> EXCERPTED RECORDS:

----------

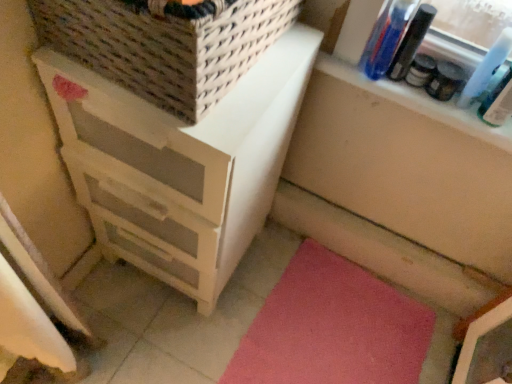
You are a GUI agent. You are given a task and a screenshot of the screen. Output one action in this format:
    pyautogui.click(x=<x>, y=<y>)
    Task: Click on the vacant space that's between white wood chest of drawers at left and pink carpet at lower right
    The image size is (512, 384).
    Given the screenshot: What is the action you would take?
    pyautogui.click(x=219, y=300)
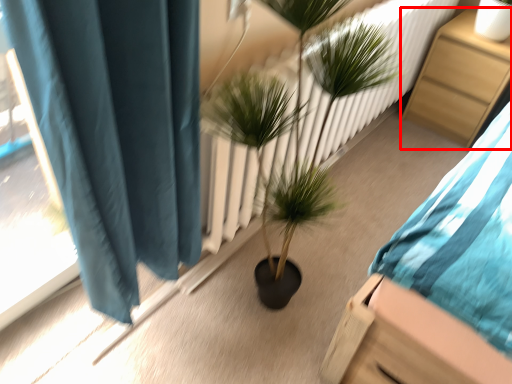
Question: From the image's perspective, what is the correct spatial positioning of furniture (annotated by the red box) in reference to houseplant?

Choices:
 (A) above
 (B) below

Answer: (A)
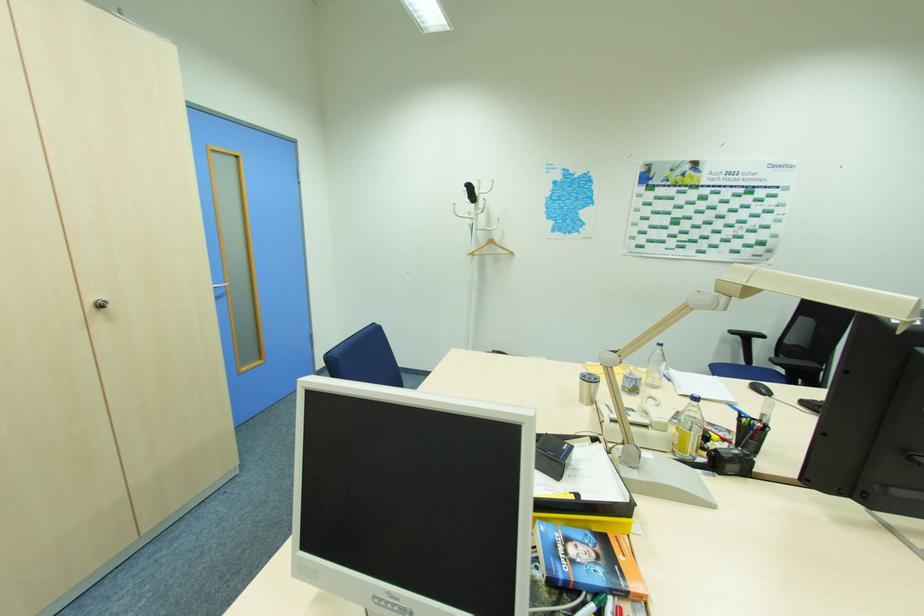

----------

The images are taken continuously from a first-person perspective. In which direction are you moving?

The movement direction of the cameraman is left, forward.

----------

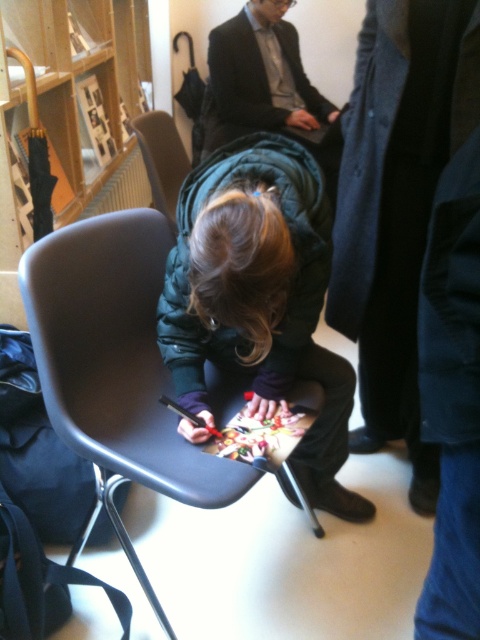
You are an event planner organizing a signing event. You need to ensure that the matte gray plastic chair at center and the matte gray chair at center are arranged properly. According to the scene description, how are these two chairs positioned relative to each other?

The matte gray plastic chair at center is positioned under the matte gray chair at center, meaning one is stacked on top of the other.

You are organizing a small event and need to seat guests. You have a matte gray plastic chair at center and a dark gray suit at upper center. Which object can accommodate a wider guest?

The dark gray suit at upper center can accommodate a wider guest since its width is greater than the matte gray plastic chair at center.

----------

> AIM OF THE EXERCISE:
Could you copy out, word for word, the stretch of entries from the line containing "Question: From the" through the line containing "Answer: (A)"?

> RESULT:
Question: From the image's perspective, what is the correct spatial positioning of furniture (annotated by the red box) in reference to houseplant?

Choices:
 (A) above
 (B) below

Answer: (A)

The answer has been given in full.